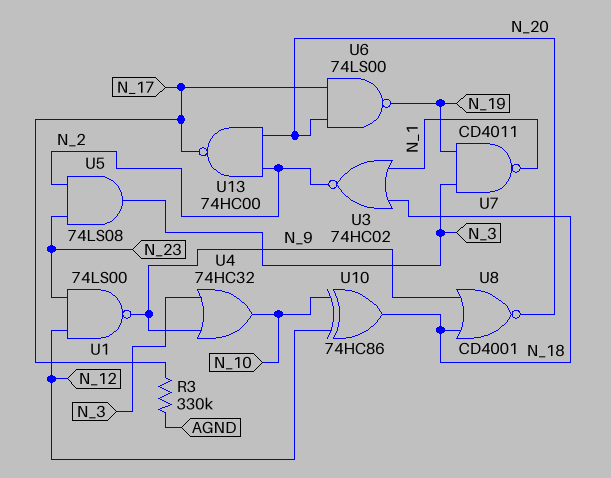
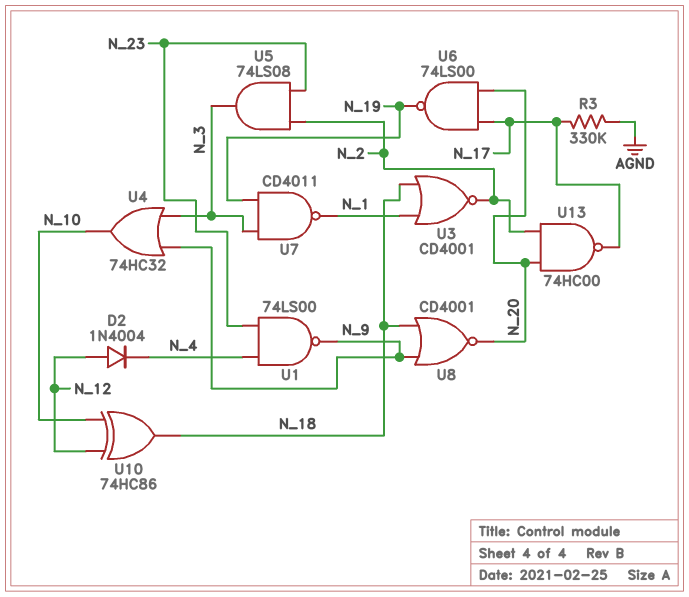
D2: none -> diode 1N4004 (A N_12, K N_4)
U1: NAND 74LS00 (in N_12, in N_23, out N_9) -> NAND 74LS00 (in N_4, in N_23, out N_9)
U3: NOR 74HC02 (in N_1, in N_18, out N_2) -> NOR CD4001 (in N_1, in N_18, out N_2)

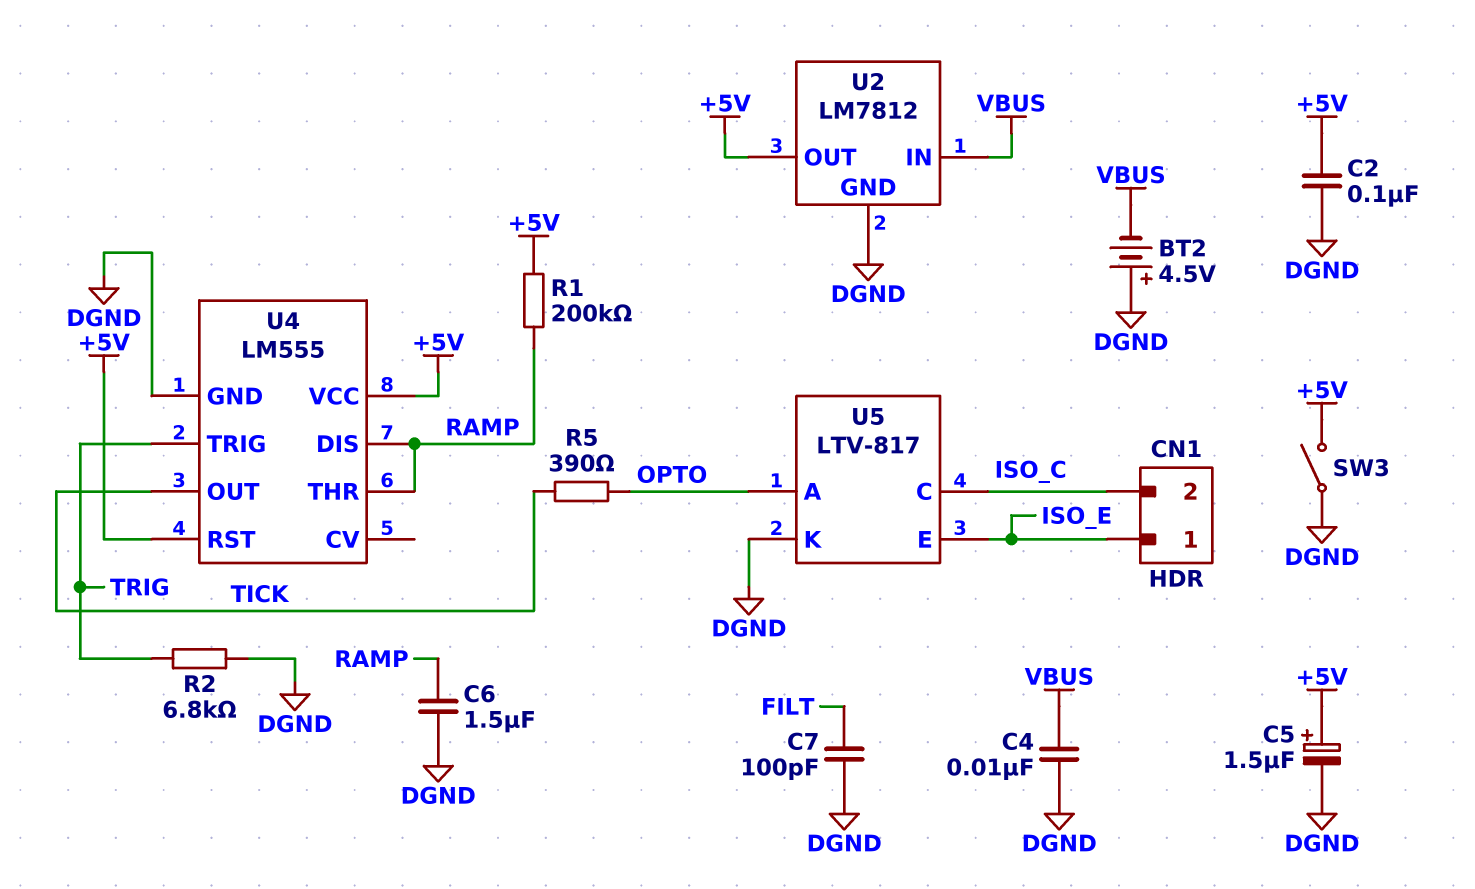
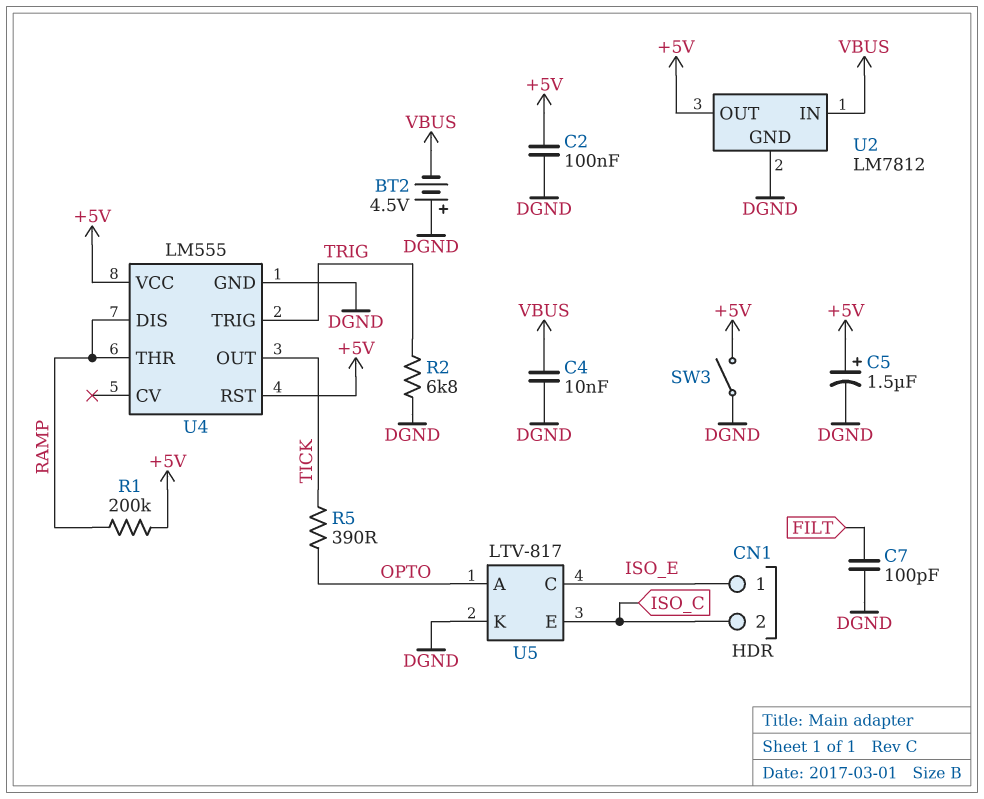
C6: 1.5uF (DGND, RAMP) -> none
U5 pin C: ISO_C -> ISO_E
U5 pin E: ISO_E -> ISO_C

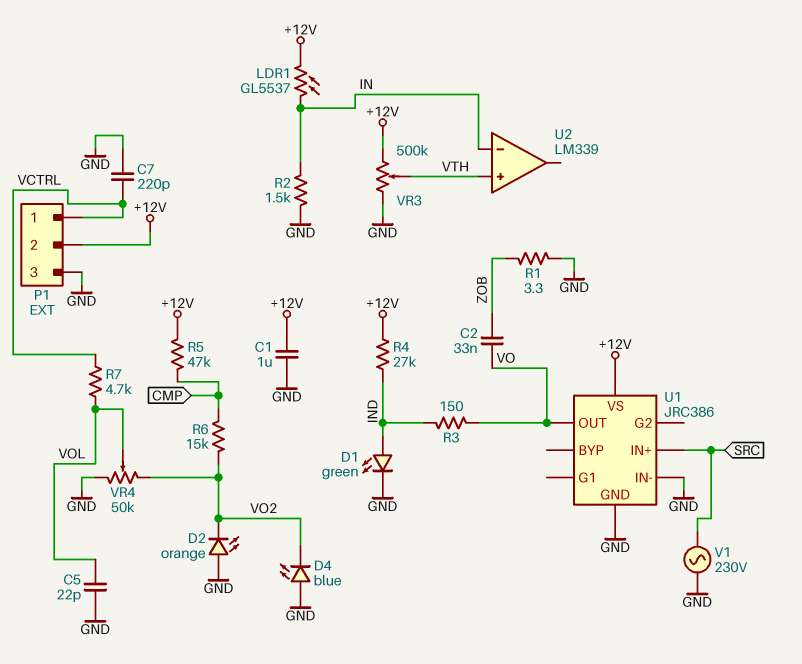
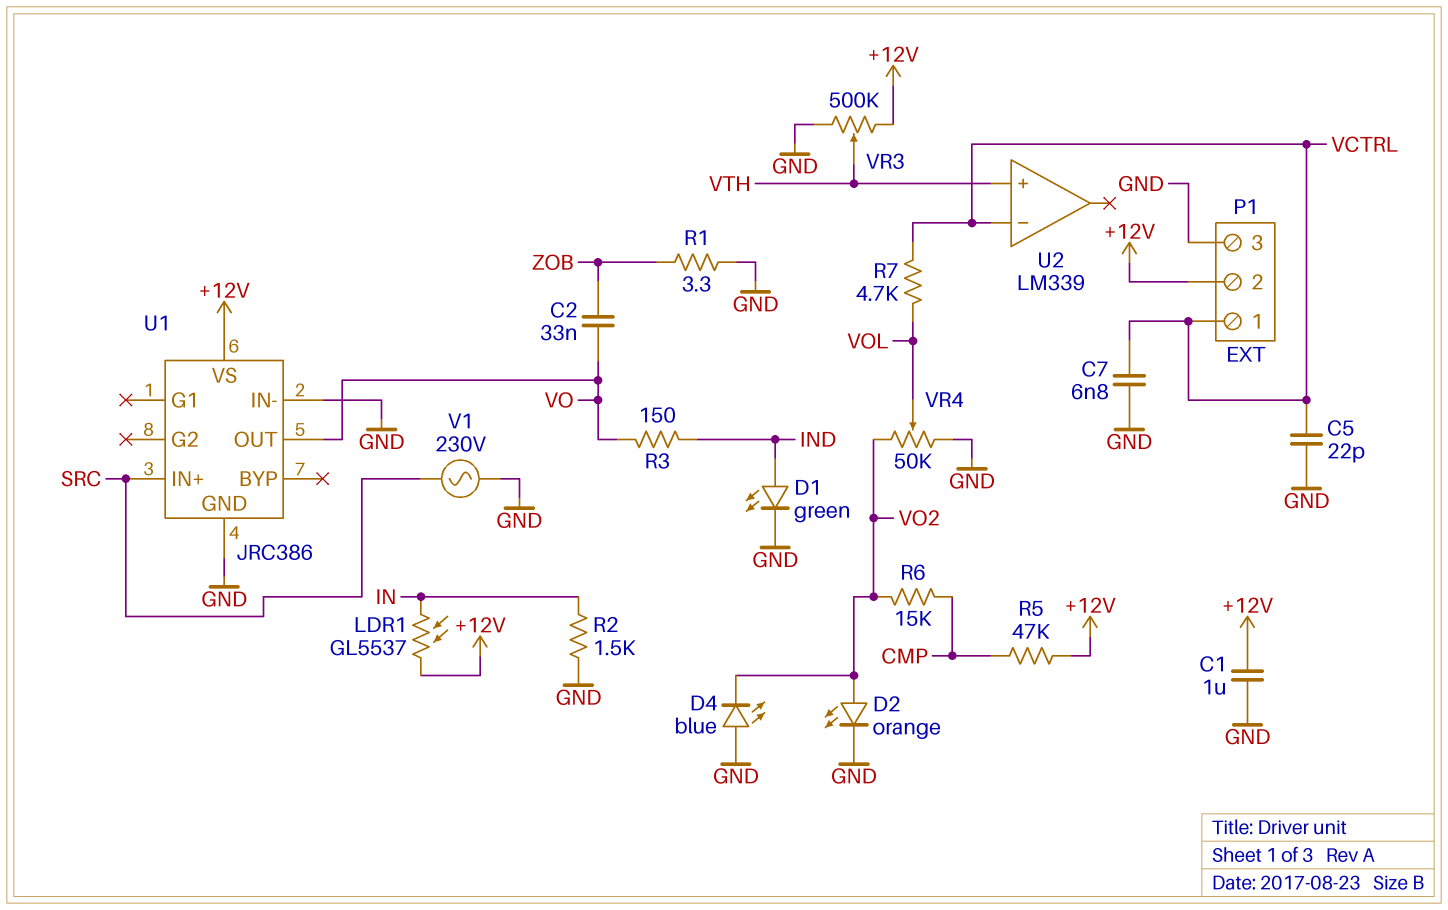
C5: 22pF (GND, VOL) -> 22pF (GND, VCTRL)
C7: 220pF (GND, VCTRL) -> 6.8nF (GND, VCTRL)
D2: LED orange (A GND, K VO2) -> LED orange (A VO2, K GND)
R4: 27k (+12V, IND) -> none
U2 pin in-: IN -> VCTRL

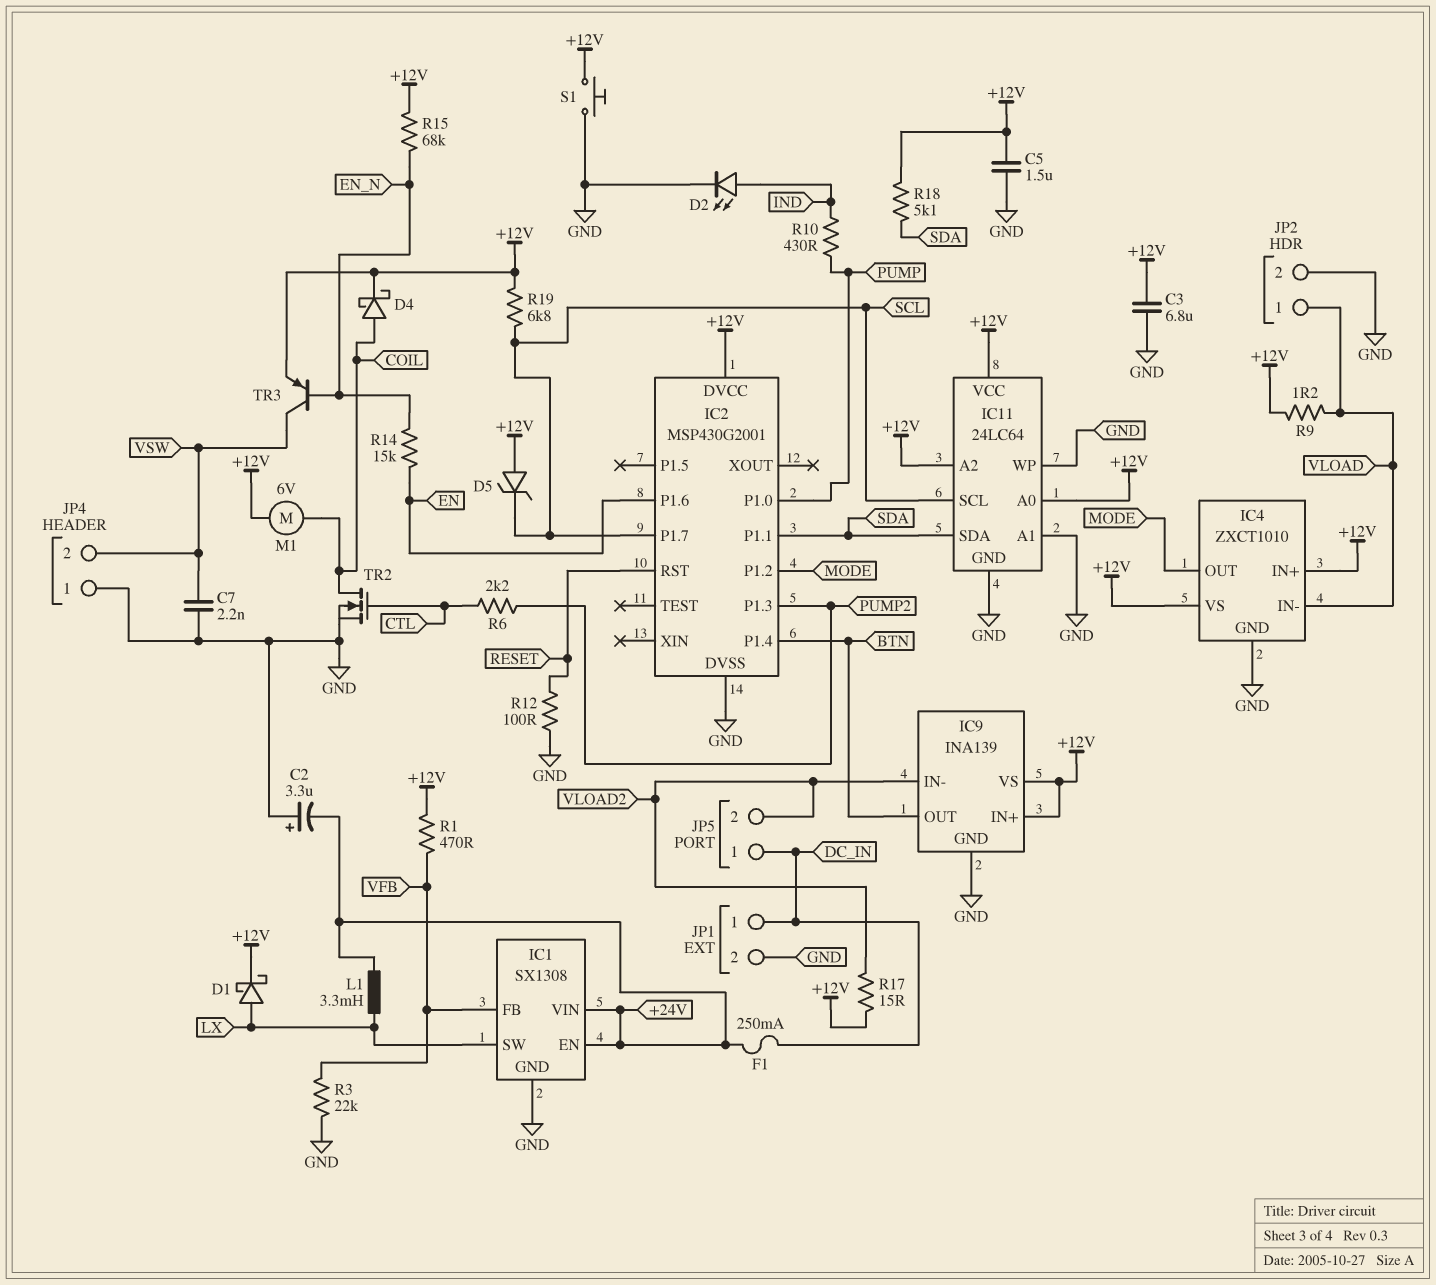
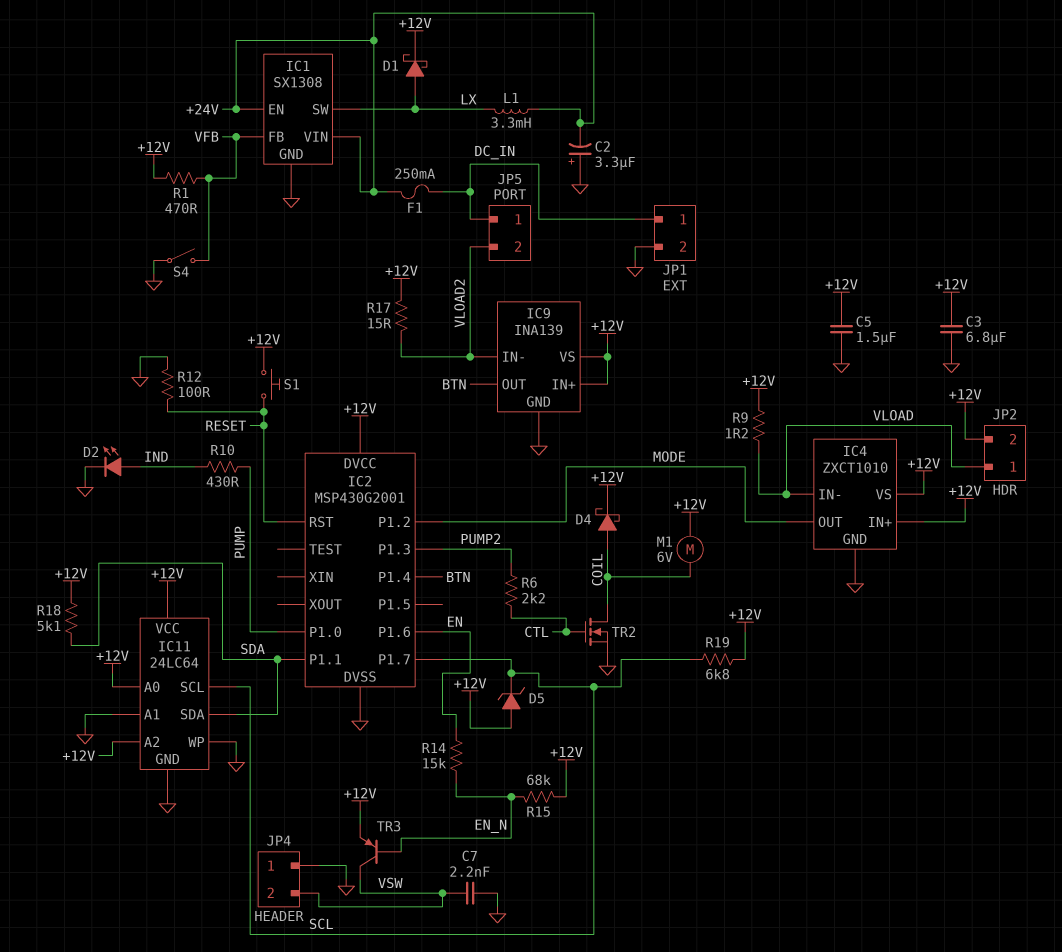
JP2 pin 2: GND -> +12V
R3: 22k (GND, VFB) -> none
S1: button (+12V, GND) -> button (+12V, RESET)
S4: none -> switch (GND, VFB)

:::::

What the task asks: Would you transcribe each of the entries exactly, skipping the pictures?

Finished task:
D2: none -> diode 1N4004 (A N_12, K N_4)
U1: NAND 74LS00 (in N_12, in N_23, out N_9) -> NAND 74LS00 (in N_4, in N_23, out N_9)
U3: NOR 74HC02 (in N_1, in N_18, out N_2) -> NOR CD4001 (in N_1, in N_18, out N_2)

C6: 1.5uF (DGND, RAMP) -> none
U5 pin C: ISO_C -> ISO_E
U5 pin E: ISO_E -> ISO_C

C5: 22pF (GND, VOL) -> 22pF (GND, VCTRL)
C7: 220pF (GND, VCTRL) -> 6.8nF (GND, VCTRL)
D2: LED orange (A GND, K VO2) -> LED orange (A VO2, K GND)
R4: 27k (+12V, IND) -> none
U2 pin in-: IN -> VCTRL

JP2 pin 2: GND -> +12V
R3: 22k (GND, VFB) -> none
S1: button (+12V, GND) -> button (+12V, RESET)
S4: none -> switch (GND, VFB)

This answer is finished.